WHAT TO DO =>
Reproduce all lines of the listing below in which the word "black" occurs.

MATERIAL FOR THE TASK =>

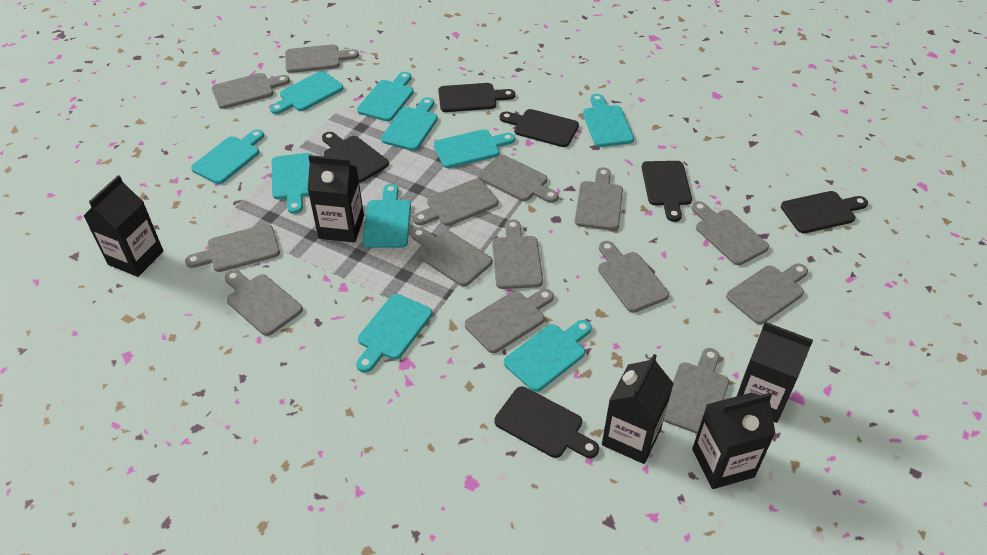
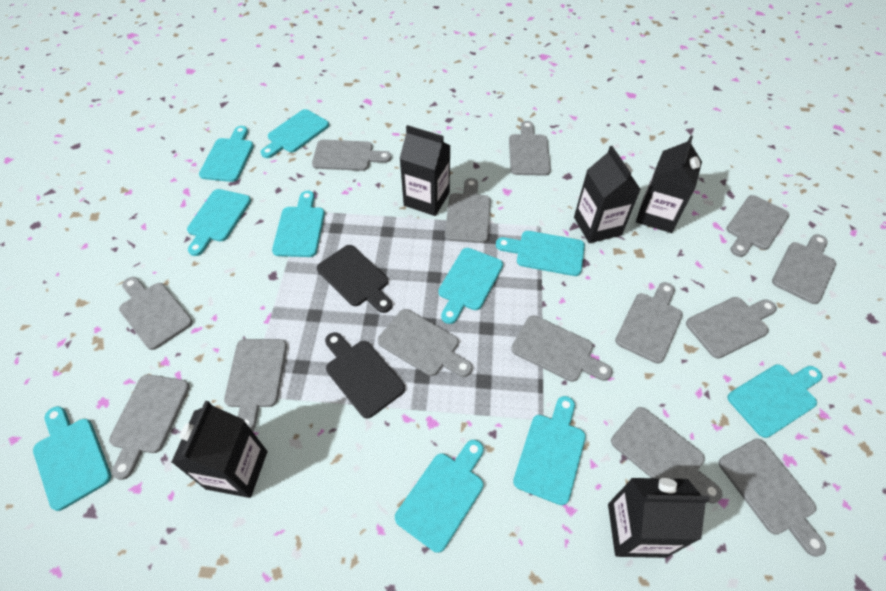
black cutting board: 6 -> 2

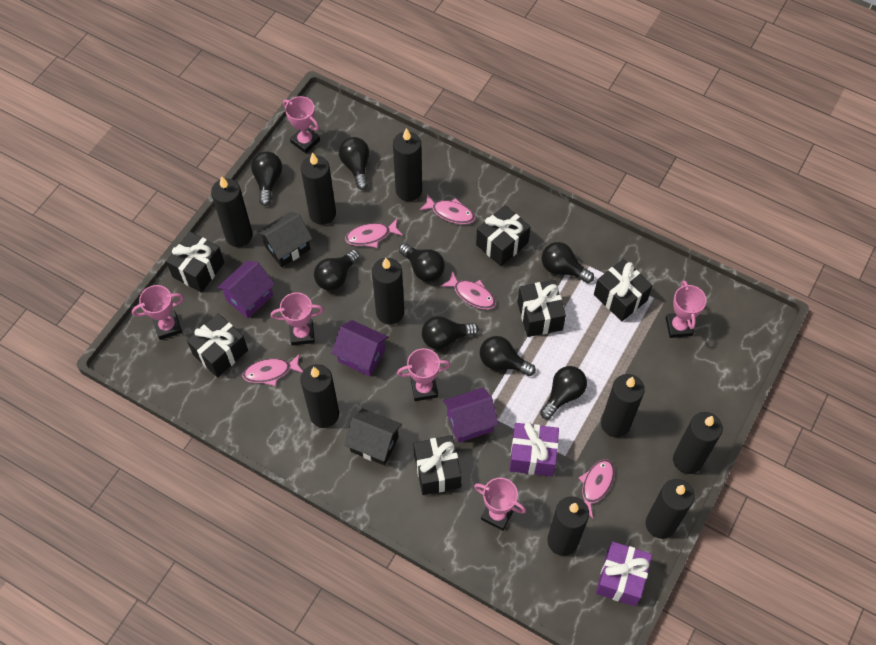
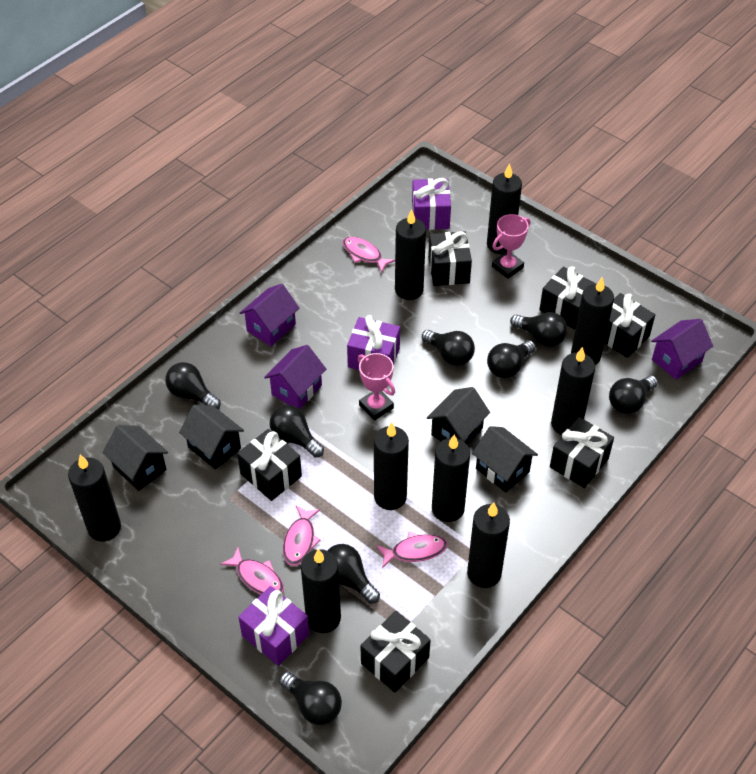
black house: 2 -> 4
pink fish: 5 -> 4
pink trophy: 6 -> 2
purple gift: 2 -> 3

EXERCISE OUTPUT =>
black cutting board: 6 -> 2
black house: 2 -> 4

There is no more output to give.